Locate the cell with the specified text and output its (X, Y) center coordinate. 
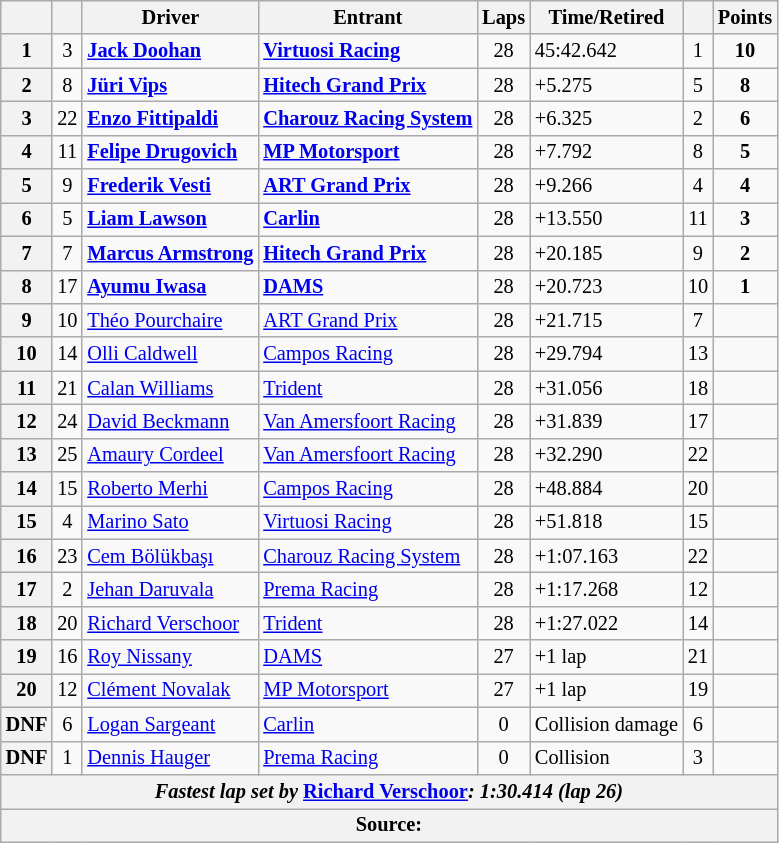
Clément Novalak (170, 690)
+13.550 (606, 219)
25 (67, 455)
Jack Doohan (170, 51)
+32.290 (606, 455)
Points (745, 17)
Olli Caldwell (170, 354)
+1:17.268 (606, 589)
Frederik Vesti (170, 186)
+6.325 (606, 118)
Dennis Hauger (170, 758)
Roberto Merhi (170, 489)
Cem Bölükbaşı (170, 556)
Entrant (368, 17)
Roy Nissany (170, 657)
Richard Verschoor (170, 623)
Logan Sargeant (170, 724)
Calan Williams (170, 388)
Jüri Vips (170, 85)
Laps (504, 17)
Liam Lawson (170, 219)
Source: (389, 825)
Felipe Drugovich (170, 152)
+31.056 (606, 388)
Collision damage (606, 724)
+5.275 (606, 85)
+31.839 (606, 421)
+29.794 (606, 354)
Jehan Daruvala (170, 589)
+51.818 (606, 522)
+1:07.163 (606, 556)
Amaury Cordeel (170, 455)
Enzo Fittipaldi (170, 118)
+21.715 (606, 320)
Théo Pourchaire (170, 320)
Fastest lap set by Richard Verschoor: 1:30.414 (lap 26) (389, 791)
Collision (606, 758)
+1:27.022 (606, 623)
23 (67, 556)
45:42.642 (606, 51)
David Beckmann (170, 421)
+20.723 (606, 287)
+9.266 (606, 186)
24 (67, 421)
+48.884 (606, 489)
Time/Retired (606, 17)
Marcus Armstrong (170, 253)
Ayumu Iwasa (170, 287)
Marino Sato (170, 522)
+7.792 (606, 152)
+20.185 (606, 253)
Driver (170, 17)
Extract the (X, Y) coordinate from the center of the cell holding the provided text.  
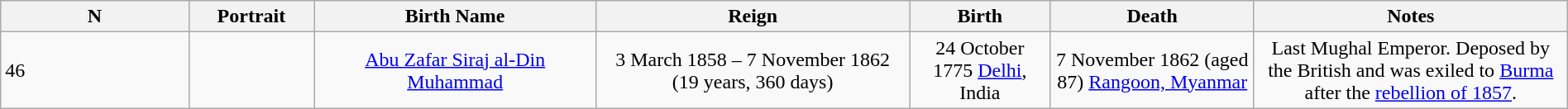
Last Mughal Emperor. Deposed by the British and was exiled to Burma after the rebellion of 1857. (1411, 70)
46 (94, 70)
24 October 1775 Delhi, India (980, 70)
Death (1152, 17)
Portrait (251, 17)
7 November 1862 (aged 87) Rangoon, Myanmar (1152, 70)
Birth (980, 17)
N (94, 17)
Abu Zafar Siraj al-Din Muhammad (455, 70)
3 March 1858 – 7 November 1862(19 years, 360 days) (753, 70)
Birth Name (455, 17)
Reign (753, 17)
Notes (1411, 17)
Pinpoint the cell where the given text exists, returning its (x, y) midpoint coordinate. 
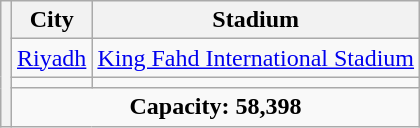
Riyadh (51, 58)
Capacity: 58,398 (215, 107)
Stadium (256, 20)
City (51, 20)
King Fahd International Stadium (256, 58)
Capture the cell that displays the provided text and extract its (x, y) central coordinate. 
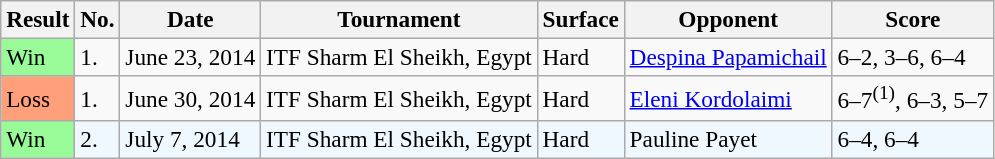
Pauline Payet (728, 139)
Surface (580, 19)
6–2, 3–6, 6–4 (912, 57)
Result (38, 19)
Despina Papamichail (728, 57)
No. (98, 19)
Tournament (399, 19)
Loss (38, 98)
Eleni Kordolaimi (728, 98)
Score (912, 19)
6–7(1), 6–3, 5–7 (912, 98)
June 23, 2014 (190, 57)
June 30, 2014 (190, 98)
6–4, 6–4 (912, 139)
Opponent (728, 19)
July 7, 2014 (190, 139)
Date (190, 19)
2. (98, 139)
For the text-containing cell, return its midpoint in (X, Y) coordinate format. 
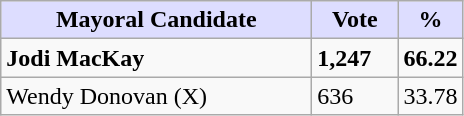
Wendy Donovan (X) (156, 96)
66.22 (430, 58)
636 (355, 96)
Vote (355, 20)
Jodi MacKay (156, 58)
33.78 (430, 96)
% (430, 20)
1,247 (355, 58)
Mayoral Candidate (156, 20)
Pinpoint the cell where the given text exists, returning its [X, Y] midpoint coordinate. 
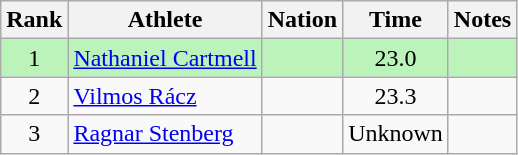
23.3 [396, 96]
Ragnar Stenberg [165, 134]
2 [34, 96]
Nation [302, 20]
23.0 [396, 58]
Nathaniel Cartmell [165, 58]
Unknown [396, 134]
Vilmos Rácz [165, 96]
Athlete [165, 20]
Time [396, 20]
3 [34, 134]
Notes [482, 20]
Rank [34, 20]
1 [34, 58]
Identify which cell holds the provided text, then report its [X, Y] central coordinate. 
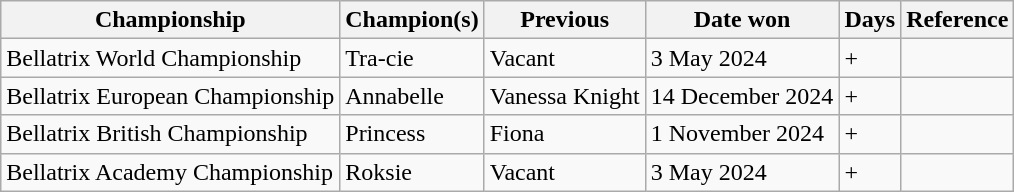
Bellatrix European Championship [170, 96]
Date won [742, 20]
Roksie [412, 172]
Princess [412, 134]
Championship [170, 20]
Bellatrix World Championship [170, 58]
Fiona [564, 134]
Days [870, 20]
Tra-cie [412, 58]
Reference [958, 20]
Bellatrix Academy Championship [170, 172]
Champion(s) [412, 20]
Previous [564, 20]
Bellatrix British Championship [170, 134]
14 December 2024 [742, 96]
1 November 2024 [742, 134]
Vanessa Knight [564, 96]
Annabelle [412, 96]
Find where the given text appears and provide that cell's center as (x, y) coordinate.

■ ■ ■ ■

WHAT IS EXPECTED
Convert the stretch of the material from the line containing "23.3 [396, 96]" through the end into a Markdown table with the columns No. and Entry. Number each line in order, and leave out blank lines and the pictures.

WRITTEN RESPONSE
| No. | Entry |
|---|---|
| 1 | 23.3 [396, 96] |
| 2 | Ragnar Stenberg [165, 134] |
| 3 | 2 [34, 96] |
| 4 | Nation [302, 20] |
| 5 | 23.0 [396, 58] |
| 6 | Nathaniel Cartmell [165, 58] |
| 7 | Unknown [396, 134] |
| 8 | Vilmos Rácz [165, 96] |
| 9 | Athlete [165, 20] |
| 10 | Time [396, 20] |
| 11 | 3 [34, 134] |
| 12 | Notes [482, 20] |
| 13 | Rank [34, 20] |
| 14 | 1 [34, 58] |
| 15 | Identify which cell holds the provided text, then report its [X, Y] central coordinate.  |
| 16 | Bellatrix European Championship [170, 96] |
| 17 | Date won [742, 20] |
| 18 | Roksie [412, 172] |
| 19 | Princess [412, 134] |
| 20 | Championship [170, 20] |
| 21 | Bellatrix World Championship [170, 58] |
| 22 | Fiona [564, 134] |
| 23 | Days [870, 20] |
| 24 | Tra-cie [412, 58] |
| 25 | Reference [958, 20] |
| 26 | Bellatrix Academy Championship [170, 172] |
| 27 | Champion(s) [412, 20] |
| 28 | Previous [564, 20] |
| 29 | Bellatrix British Championship [170, 134] |
| 30 | 14 December 2024 [742, 96] |
| 31 | 1 November 2024 [742, 134] |
| 32 | Vanessa Knight [564, 96] |
| 33 | Annabelle [412, 96] |
| 34 | Find where the given text appears and provide that cell's center as (x, y) coordinate. |